▶ **What the exercise asks**
Please, without the pictures, restate every entry exactly.

▶ **Material to process**
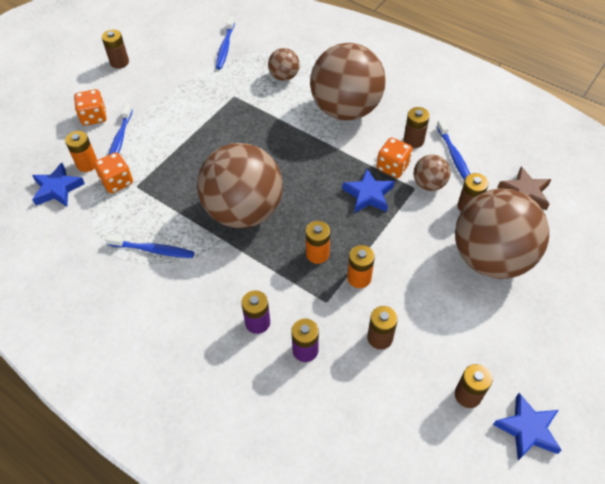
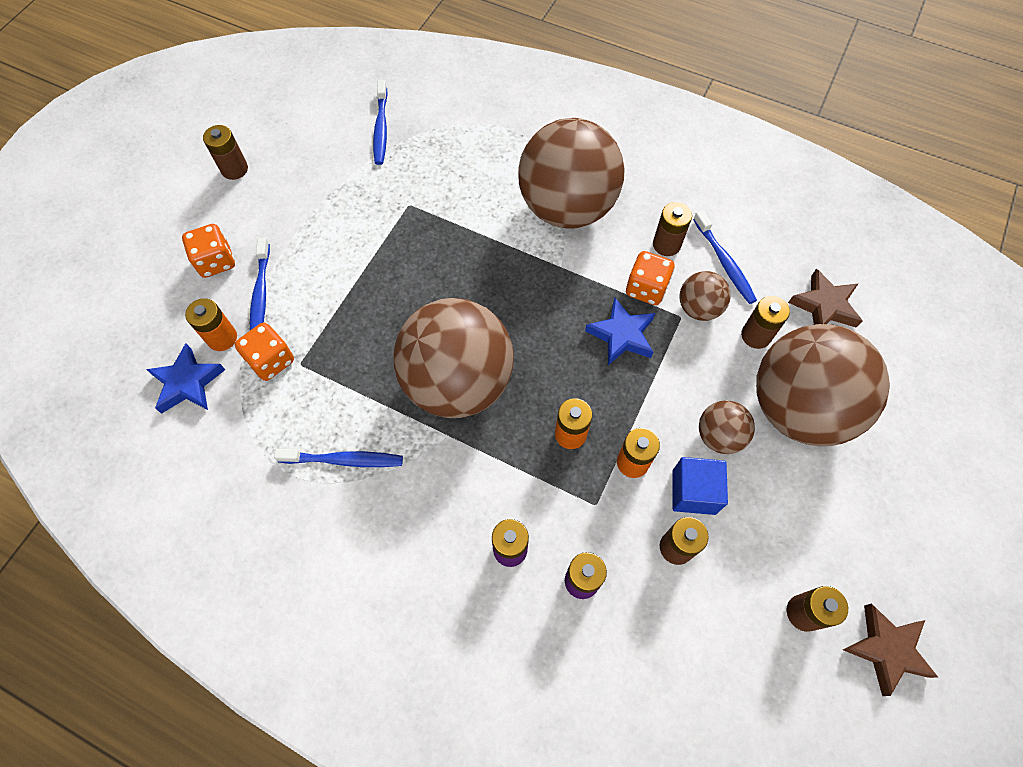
camera: 10 degrees left, 10 degrees up
(284, 76) = (472, 166): brown ball -> brown ball (719, 436)
(400, 303) = (693, 492): none -> blue cube
(527, 429) = (886, 649): blue star -> brown star

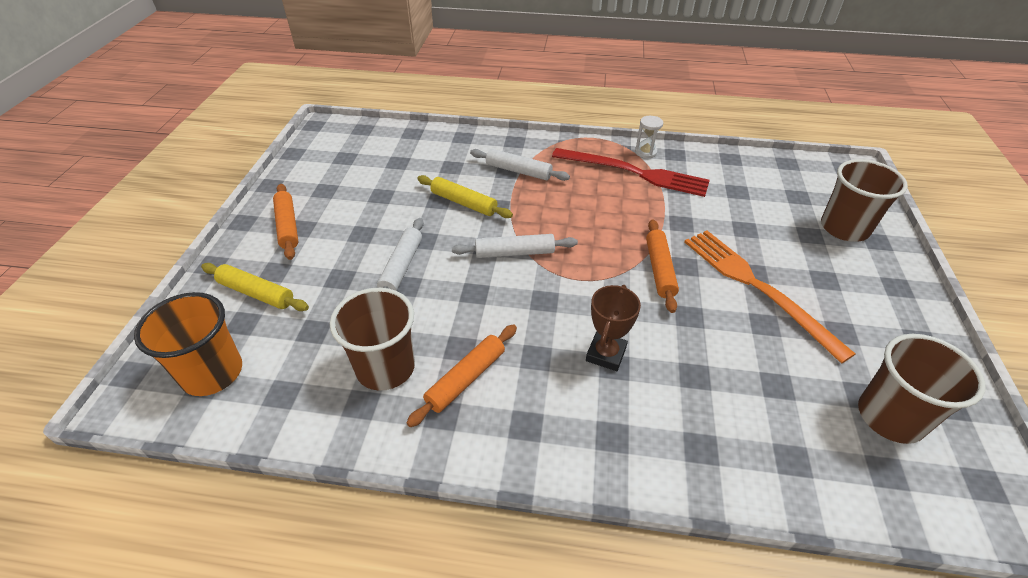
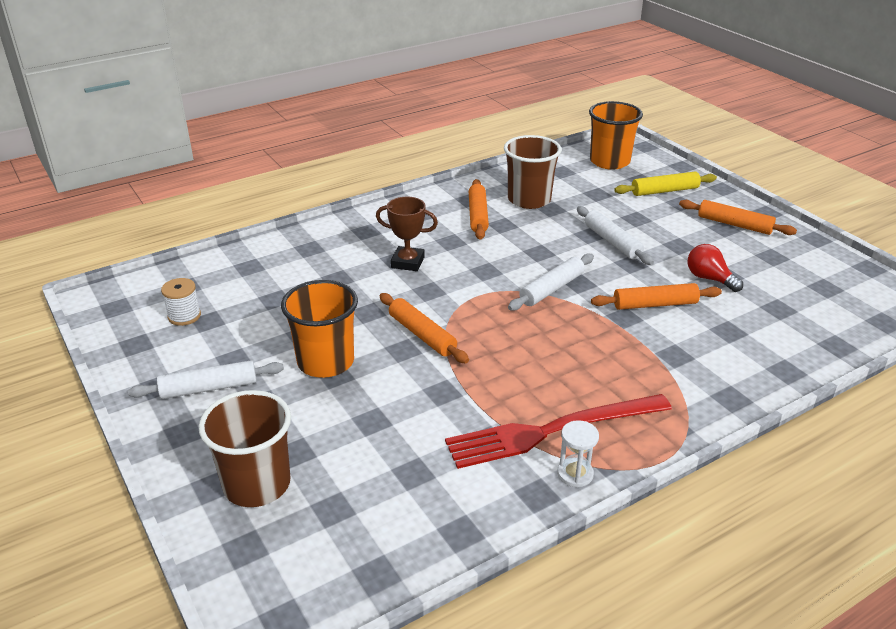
camera: 140 degrees right, 10 degrees down
(396, 199) = (709, 279): none -> red light bulb
(464, 203) = (655, 304): yellow rolling pin -> orange rolling pin
(518, 171) = (665, 362): white rolling pin -> white rolling pin (209, 388)
(606, 354) = (407, 262): brown trophy -> brown trophy turned 60 degrees counterclockwise
(756, 287) = (325, 362): orange fork -> orange cup
(890, 417) = (184, 316): brown cup -> white spool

▶ **Answer**
camera: 10 degrees left, 10 degrees up
(284, 76) = (472, 166): brown ball -> brown ball (719, 436)
(400, 303) = (693, 492): none -> blue cube
(527, 429) = (886, 649): blue star -> brown star

camera: 140 degrees right, 10 degrees down
(396, 199) = (709, 279): none -> red light bulb
(464, 203) = (655, 304): yellow rolling pin -> orange rolling pin
(518, 171) = (665, 362): white rolling pin -> white rolling pin (209, 388)
(606, 354) = (407, 262): brown trophy -> brown trophy turned 60 degrees counterclockwise
(756, 287) = (325, 362): orange fork -> orange cup
(890, 417) = (184, 316): brown cup -> white spool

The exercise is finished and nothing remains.